> Brief
Please write out all the data exactly as shown.

> Recorded information
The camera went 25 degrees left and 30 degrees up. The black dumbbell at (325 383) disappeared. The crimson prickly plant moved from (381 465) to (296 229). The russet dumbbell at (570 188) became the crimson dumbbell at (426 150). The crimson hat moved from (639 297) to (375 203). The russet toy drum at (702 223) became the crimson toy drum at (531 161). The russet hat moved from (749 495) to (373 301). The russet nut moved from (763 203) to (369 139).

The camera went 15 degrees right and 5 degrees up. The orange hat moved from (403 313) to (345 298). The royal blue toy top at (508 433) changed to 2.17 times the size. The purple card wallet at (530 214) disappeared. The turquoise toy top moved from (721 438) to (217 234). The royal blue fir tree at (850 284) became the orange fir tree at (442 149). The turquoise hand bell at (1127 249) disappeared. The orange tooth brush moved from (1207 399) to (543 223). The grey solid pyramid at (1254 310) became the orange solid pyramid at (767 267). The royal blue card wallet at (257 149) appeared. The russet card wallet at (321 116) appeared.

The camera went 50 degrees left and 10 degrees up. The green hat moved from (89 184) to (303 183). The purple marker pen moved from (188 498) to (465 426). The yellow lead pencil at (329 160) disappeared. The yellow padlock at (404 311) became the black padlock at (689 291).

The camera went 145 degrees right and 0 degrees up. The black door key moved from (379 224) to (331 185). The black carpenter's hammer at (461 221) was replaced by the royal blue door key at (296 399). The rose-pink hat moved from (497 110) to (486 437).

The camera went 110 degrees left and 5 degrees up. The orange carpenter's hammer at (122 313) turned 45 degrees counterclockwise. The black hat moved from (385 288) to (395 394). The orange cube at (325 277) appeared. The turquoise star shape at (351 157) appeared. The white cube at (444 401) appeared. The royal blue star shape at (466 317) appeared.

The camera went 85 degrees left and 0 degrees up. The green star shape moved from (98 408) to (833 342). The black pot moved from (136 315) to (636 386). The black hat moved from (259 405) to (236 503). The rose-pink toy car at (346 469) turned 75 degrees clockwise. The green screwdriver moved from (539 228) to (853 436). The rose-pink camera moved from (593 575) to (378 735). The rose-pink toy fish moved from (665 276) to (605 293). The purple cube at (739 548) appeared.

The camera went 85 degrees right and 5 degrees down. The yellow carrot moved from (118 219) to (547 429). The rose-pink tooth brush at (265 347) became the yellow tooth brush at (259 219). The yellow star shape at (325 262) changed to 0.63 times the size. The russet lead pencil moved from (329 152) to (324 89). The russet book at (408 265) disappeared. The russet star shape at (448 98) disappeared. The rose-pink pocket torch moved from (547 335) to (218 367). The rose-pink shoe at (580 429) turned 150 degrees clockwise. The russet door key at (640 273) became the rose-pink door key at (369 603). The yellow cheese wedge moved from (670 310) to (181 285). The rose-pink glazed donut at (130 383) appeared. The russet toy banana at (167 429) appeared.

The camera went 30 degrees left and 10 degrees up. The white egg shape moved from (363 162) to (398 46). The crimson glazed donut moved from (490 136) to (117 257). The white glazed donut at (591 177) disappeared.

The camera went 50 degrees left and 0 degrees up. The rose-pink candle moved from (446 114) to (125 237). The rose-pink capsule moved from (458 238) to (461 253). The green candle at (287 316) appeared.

> Solution to the problem
The camera went 25 degrees left and 30 degrees up. The black dumbbell at (325 383) disappeared. The crimson prickly plant moved from (381 465) to (296 229). The russet dumbbell at (570 188) became the crimson dumbbell at (426 150). The crimson hat moved from (639 297) to (375 203). The russet toy drum at (702 223) became the crimson toy drum at (531 161). The russet hat moved from (749 495) to (373 301). The russet nut moved from (763 203) to (369 139).

The camera went 15 degrees right and 5 degrees up. The orange hat moved from (403 313) to (345 298). The royal blue toy top at (508 433) changed to 2.17 times the size. The purple card wallet at (530 214) disappeared. The turquoise toy top moved from (721 438) to (217 234). The royal blue fir tree at (850 284) became the orange fir tree at (442 149). The turquoise hand bell at (1127 249) disappeared. The orange tooth brush moved from (1207 399) to (543 223). The grey solid pyramid at (1254 310) became the orange solid pyramid at (767 267). The royal blue card wallet at (257 149) appeared. The russet card wallet at (321 116) appeared.

The camera went 50 degrees left and 10 degrees up. The green hat moved from (89 184) to (303 183). The purple marker pen moved from (188 498) to (465 426). The yellow lead pencil at (329 160) disappeared. The yellow padlock at (404 311) became the black padlock at (689 291).

The camera went 145 degrees right and 0 degrees up. The black door key moved from (379 224) to (331 185). The black carpenter's hammer at (461 221) was replaced by the royal blue door key at (296 399). The rose-pink hat moved from (497 110) to (486 437).

The camera went 110 degrees left and 5 degrees up. The orange carpenter's hammer at (122 313) turned 45 degrees counterclockwise. The black hat moved from (385 288) to (395 394). The orange cube at (325 277) appeared. The turquoise star shape at (351 157) appeared. The white cube at (444 401) appeared. The royal blue star shape at (466 317) appeared.

The camera went 85 degrees left and 0 degrees up. The green star shape moved from (98 408) to (833 342). The black pot moved from (136 315) to (636 386). The black hat moved from (259 405) to (236 503). The rose-pink toy car at (346 469) turned 75 degrees clockwise. The green screwdriver moved from (539 228) to (853 436). The rose-pink camera moved from (593 575) to (378 735). The rose-pink toy fish moved from (665 276) to (605 293). The purple cube at (739 548) appeared.

The camera went 85 degrees right and 5 degrees down. The yellow carrot moved from (118 219) to (547 429). The rose-pink tooth brush at (265 347) became the yellow tooth brush at (259 219). The yellow star shape at (325 262) changed to 0.63 times the size. The russet lead pencil moved from (329 152) to (324 89). The russet book at (408 265) disappeared. The russet star shape at (448 98) disappeared. The rose-pink pocket torch moved from (547 335) to (218 367). The rose-pink shoe at (580 429) turned 150 degrees clockwise. The russet door key at (640 273) became the rose-pink door key at (369 603). The yellow cheese wedge moved from (670 310) to (181 285). The rose-pink glazed donut at (130 383) appeared. The russet toy banana at (167 429) appeared.

The camera went 30 degrees left and 10 degrees up. The white egg shape moved from (363 162) to (398 46). The crimson glazed donut moved from (490 136) to (117 257). The white glazed donut at (591 177) disappeared.

The camera went 50 degrees left and 0 degrees up. The rose-pink candle moved from (446 114) to (125 237). The rose-pink capsule moved from (458 238) to (461 253). The green candle at (287 316) appeared.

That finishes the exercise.